How to complete this task: Exactly the lines below from the one with "none -> grey brick A2:B2 level 1" up to and including the one with "brown cone B5" make up the answer, with nothing else added.

Available data:

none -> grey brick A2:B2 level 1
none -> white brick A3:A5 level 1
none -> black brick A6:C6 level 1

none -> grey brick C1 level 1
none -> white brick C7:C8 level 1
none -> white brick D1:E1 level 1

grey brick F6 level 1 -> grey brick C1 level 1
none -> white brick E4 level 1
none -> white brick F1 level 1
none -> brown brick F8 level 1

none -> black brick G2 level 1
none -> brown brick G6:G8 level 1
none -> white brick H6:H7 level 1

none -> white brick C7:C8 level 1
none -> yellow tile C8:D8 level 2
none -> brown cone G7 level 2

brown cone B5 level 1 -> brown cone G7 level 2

---

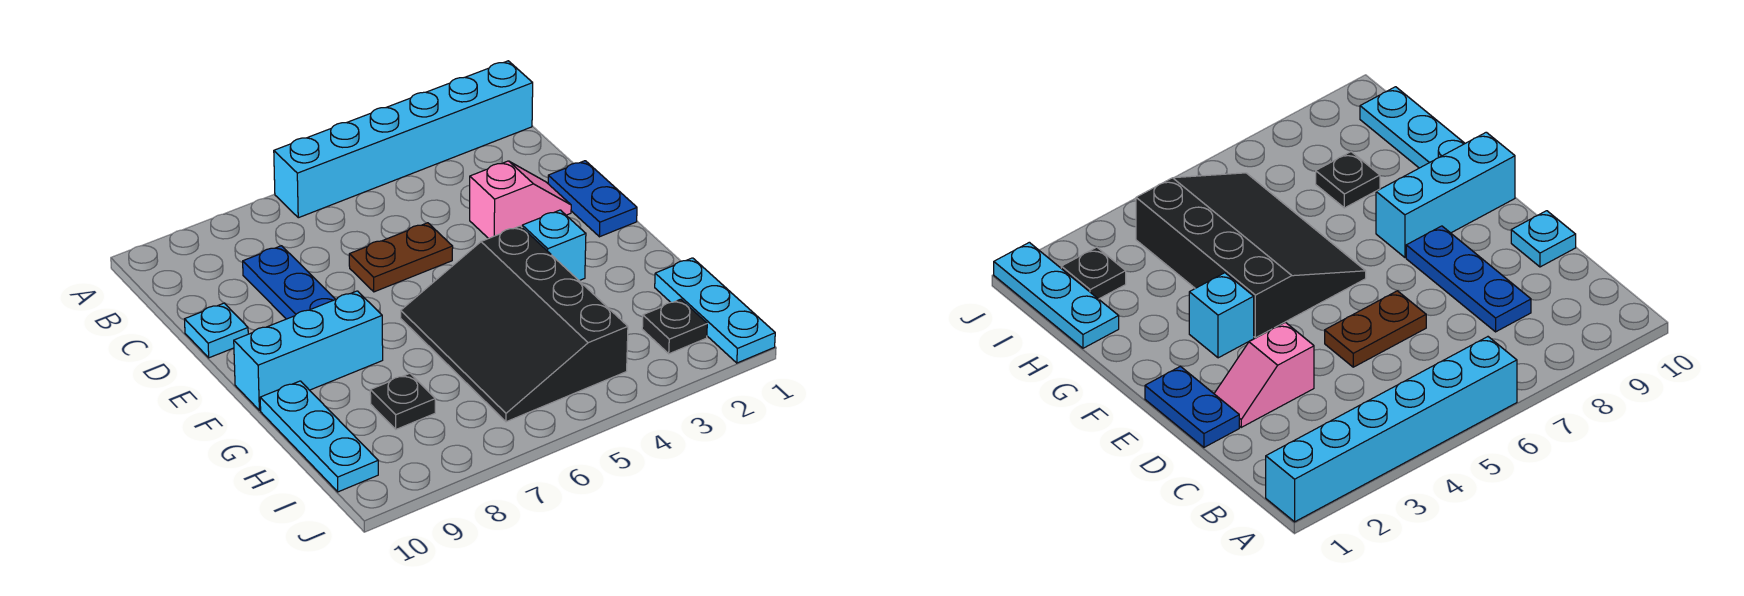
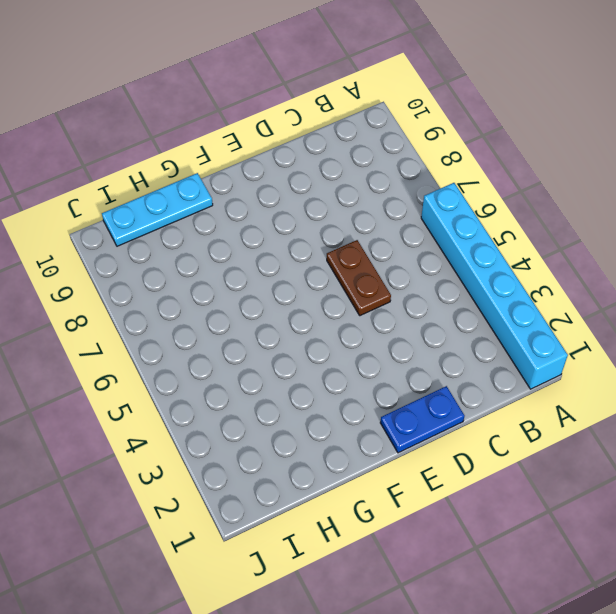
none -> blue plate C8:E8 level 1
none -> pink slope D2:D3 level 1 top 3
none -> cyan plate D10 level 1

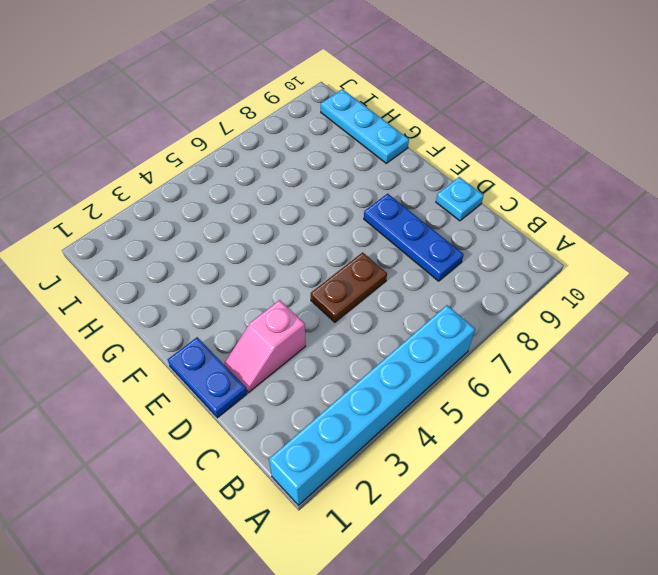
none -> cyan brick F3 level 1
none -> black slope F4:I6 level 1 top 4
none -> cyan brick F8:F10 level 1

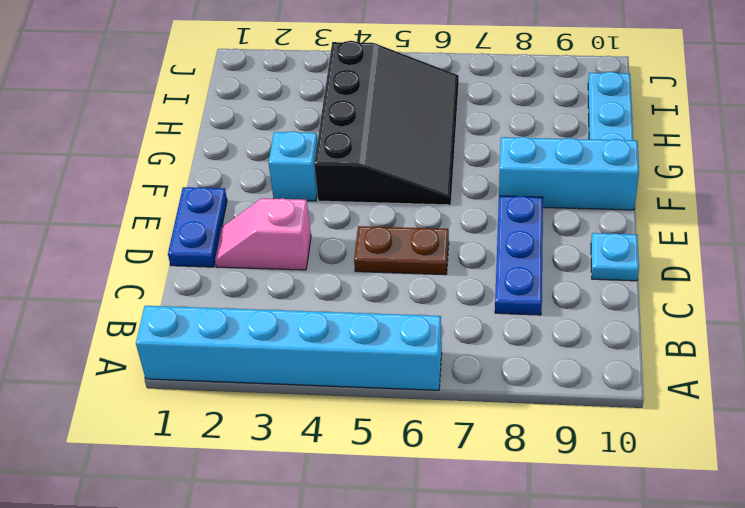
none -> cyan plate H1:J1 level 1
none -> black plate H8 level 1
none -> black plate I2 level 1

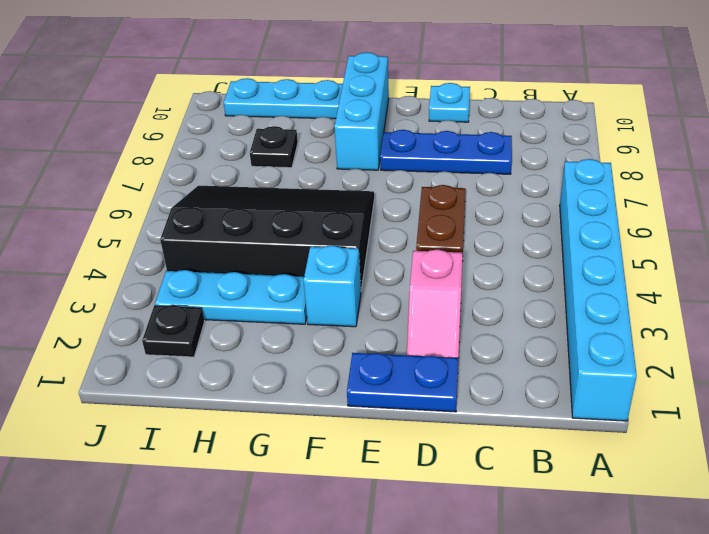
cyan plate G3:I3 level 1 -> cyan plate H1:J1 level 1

---

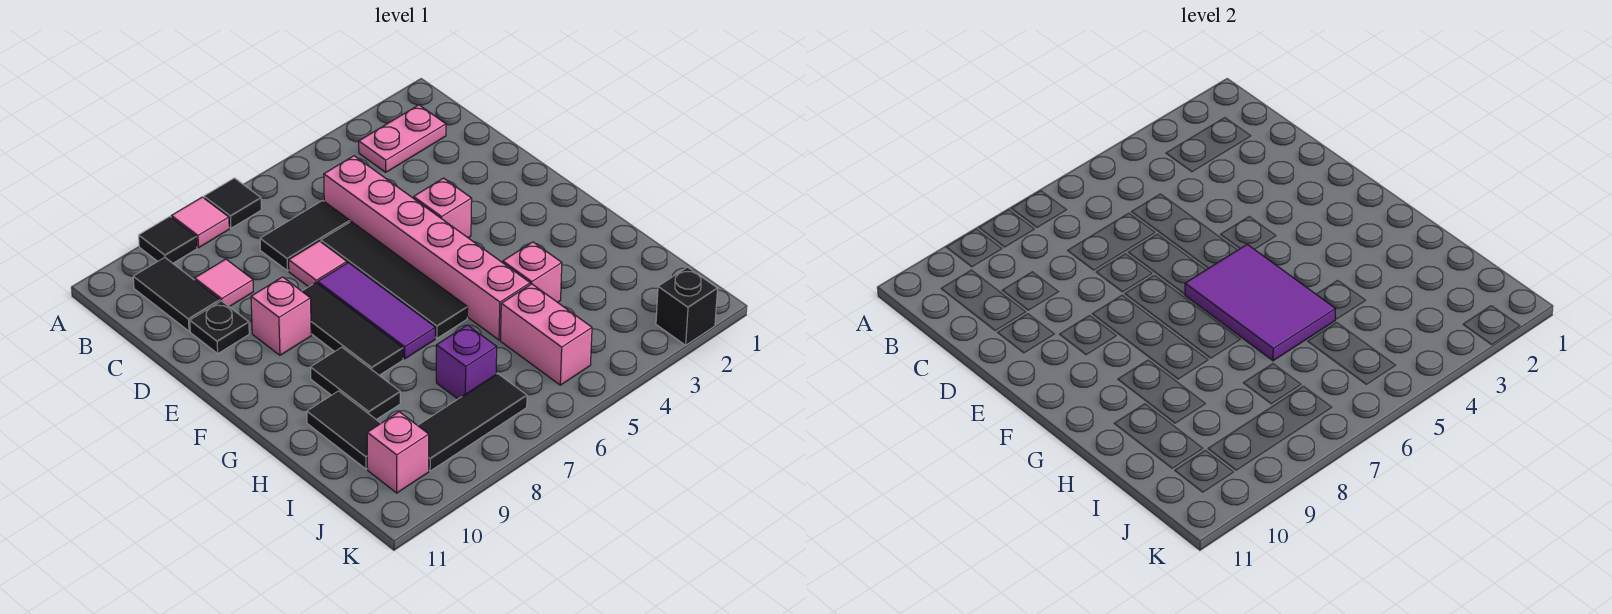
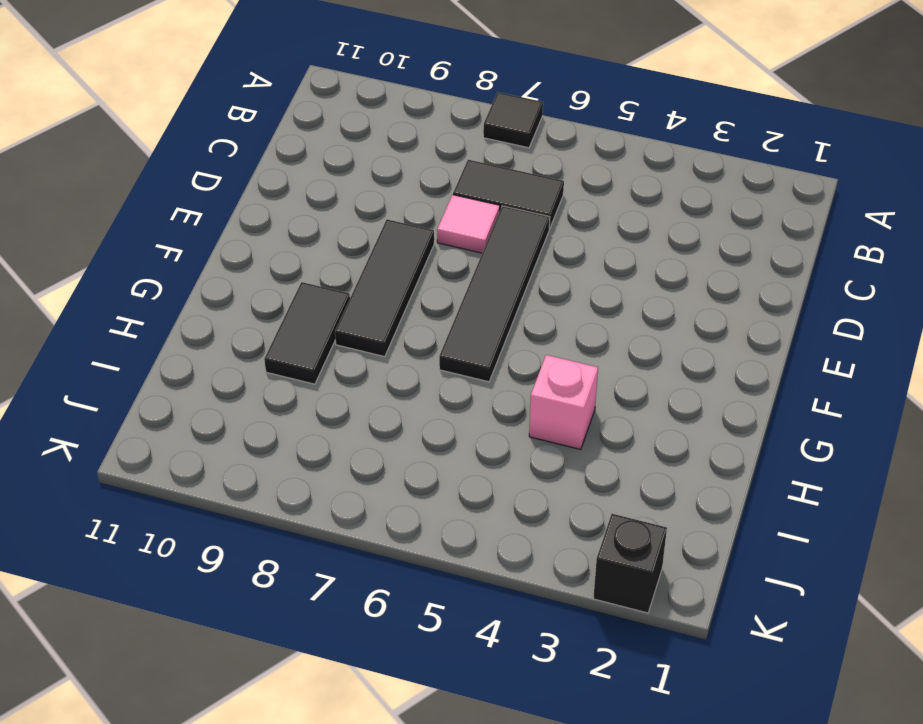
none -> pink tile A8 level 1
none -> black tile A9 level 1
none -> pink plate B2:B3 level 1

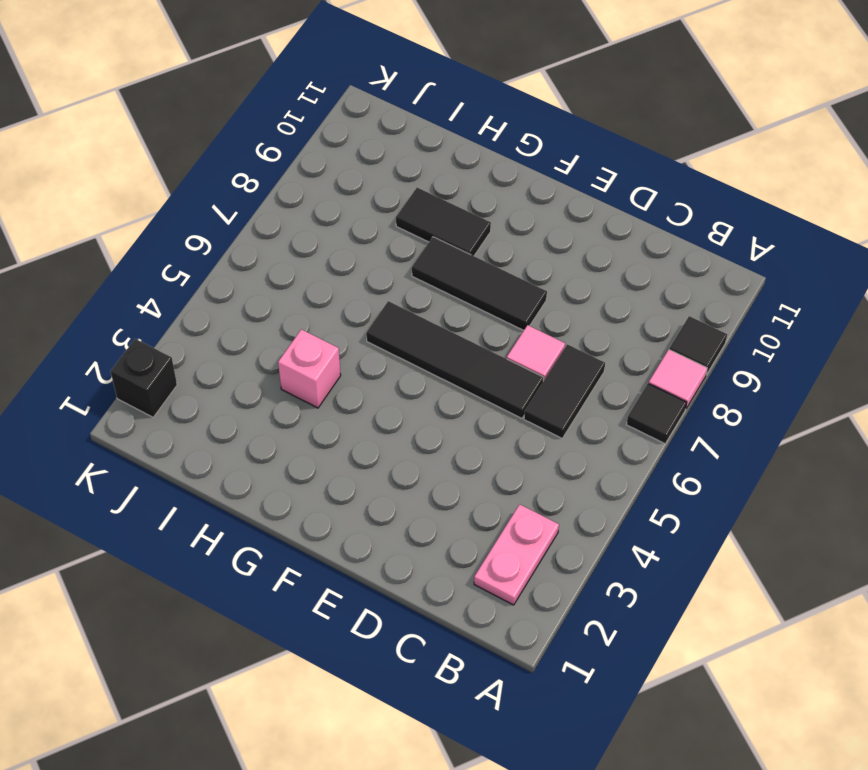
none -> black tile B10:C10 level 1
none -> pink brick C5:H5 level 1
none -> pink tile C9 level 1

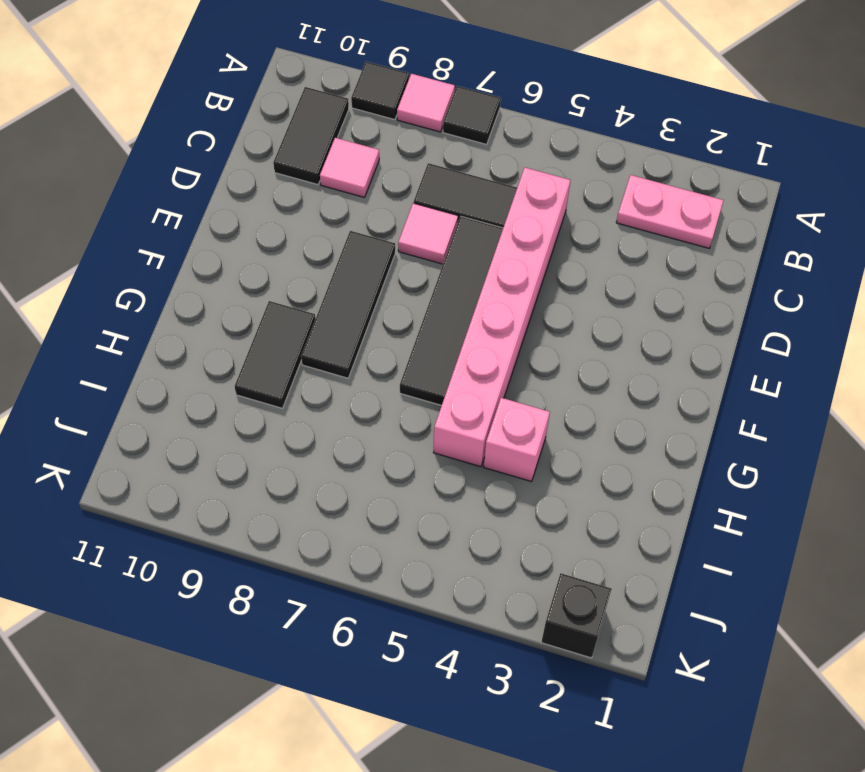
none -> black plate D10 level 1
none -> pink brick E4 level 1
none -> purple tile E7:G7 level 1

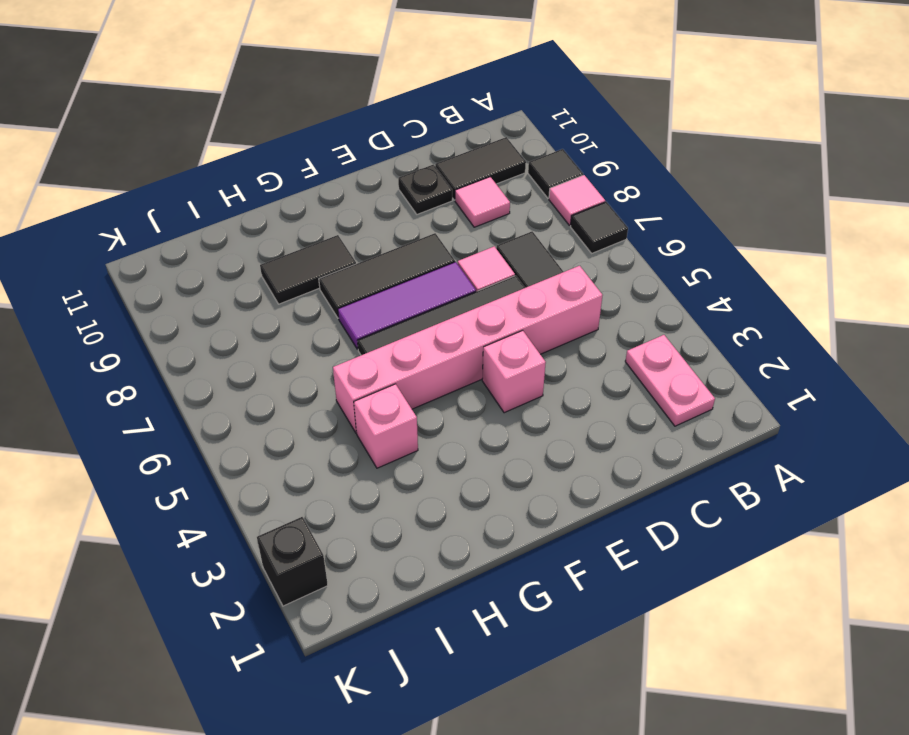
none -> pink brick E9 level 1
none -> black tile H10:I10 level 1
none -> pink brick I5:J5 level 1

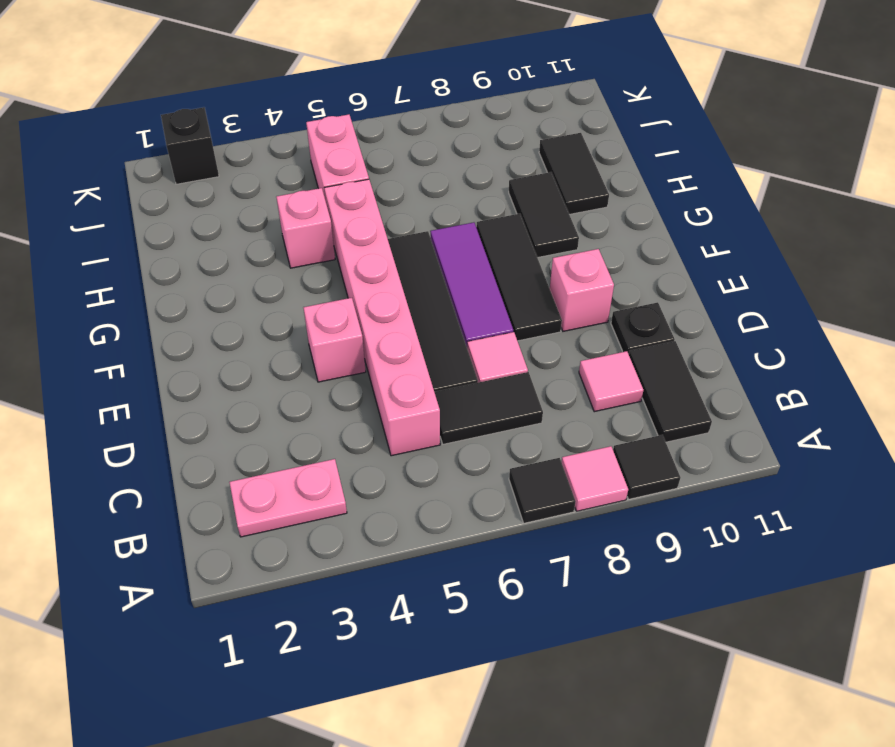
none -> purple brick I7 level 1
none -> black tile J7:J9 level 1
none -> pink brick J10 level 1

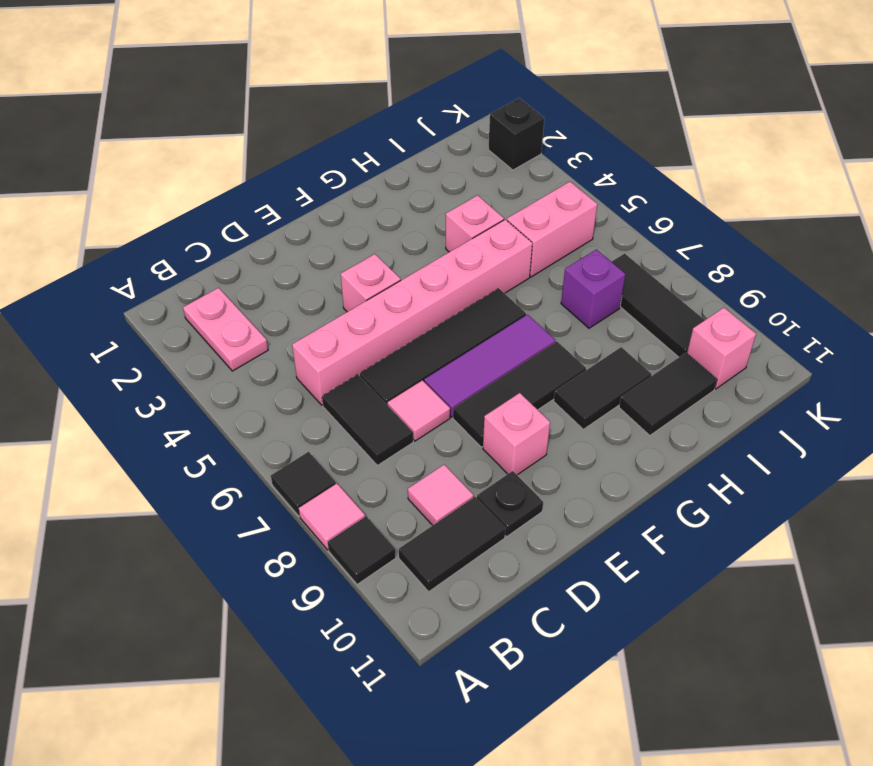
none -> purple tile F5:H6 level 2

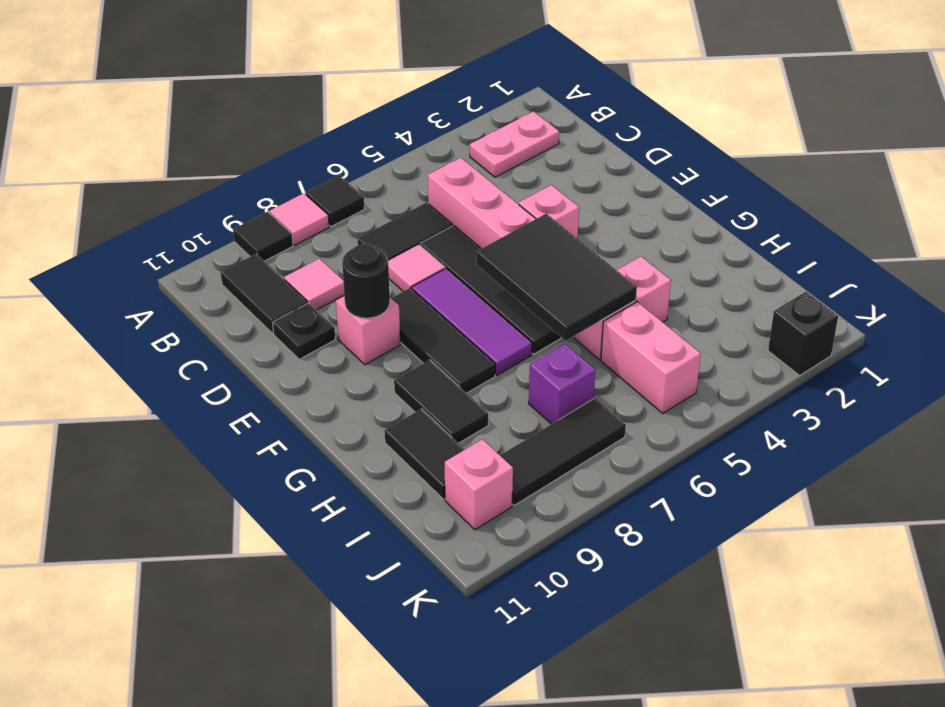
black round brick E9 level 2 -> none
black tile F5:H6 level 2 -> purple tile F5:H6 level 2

Solved problem:
none -> grey brick A2:B2 level 1
none -> white brick A3:A5 level 1
none -> black brick A6:C6 level 1

none -> grey brick C1 level 1
none -> white brick C7:C8 level 1
none -> white brick D1:E1 level 1

grey brick F6 level 1 -> grey brick C1 level 1
none -> white brick E4 level 1
none -> white brick F1 level 1
none -> brown brick F8 level 1

none -> black brick G2 level 1
none -> brown brick G6:G8 level 1
none -> white brick H6:H7 level 1

none -> white brick C7:C8 level 1
none -> yellow tile C8:D8 level 2
none -> brown cone G7 level 2

brown cone B5 level 1 -> brown cone G7 level 2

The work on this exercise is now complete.